Exercise aim:
Transcribe the listing verbatim. Do not carry over any pictures.

BEGIN Provided material

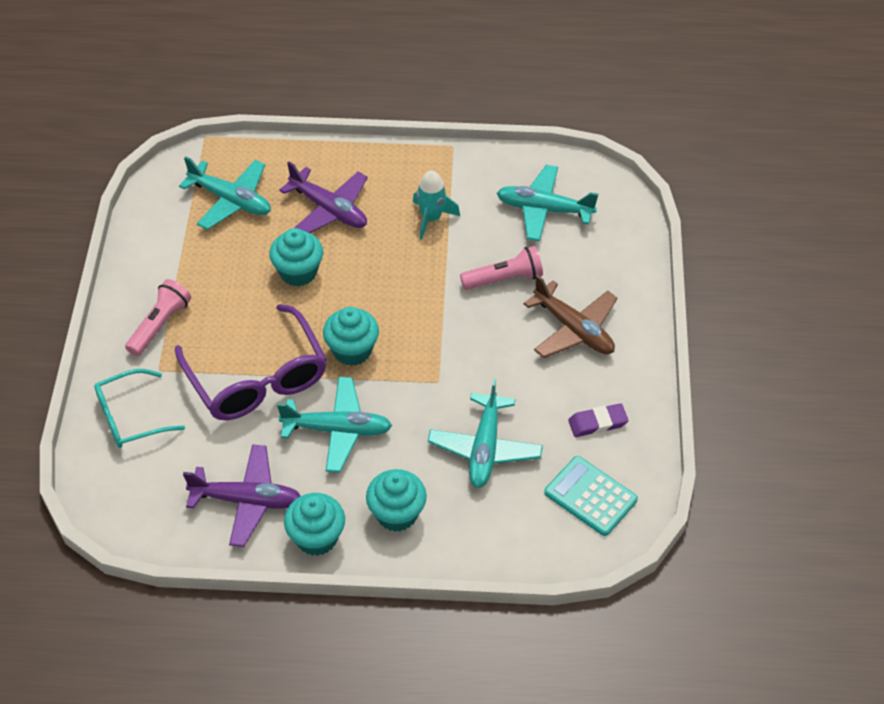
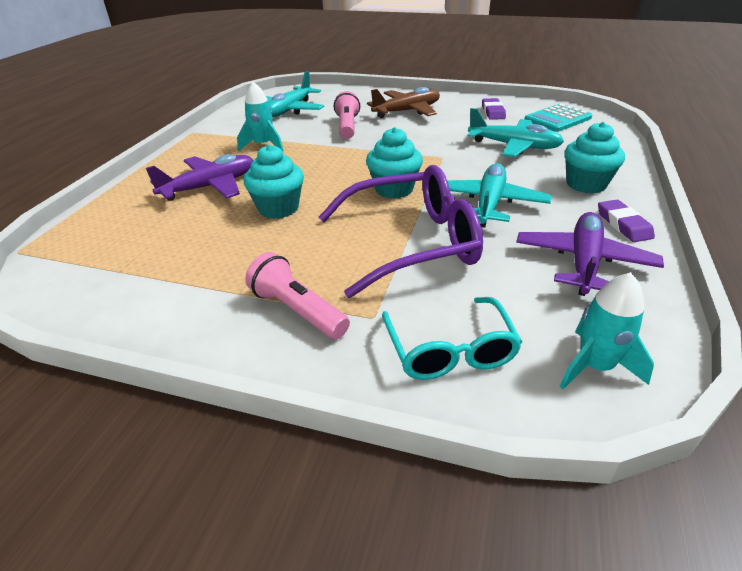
camera: 75 degrees left, 15 degrees down
turquoise plane [179,156,271,230] -> none
turquoise cupcake [284,493,345,556] -> purple eraser [598,200,655,242]
none -> turquoise rocket [560,272,654,389]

END Provided material

Expected answer:
camera: 75 degrees left, 15 degrees down
turquoise plane [179,156,271,230] -> none
turquoise cupcake [284,493,345,556] -> purple eraser [598,200,655,242]
none -> turquoise rocket [560,272,654,389]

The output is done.